- **Task objective**
Reproduce exactly the lines of the material beneath, from the line that contains "trolley: (300, 195)" to the line that contains "toilet: (264, 315) -> (300, 433), moved", both included, and no other lines.

- **Supplied data**

= = = = = = =

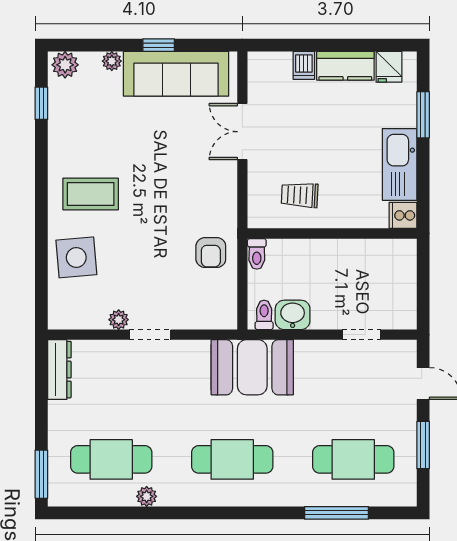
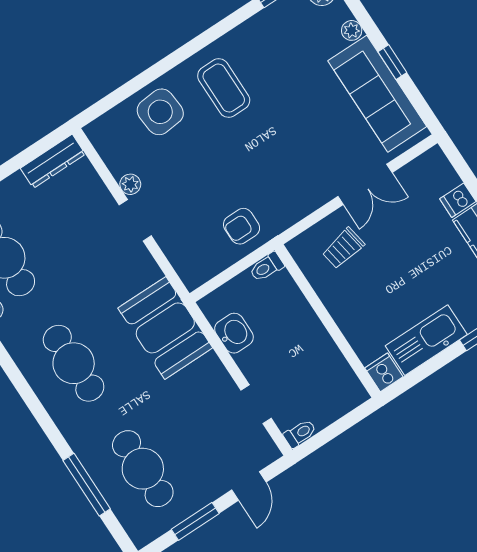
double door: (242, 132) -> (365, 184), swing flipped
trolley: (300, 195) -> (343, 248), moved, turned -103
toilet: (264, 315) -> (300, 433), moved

= = = = = = =

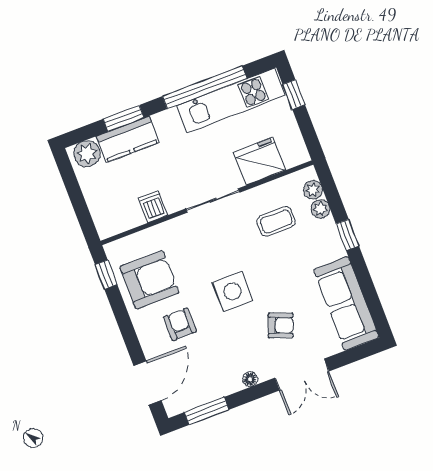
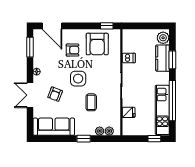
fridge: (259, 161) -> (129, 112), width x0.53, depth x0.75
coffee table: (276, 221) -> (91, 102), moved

= = = = = = =

- **Your response**
trolley: (300, 195) -> (343, 248), moved, turned -103
toilet: (264, 315) -> (300, 433), moved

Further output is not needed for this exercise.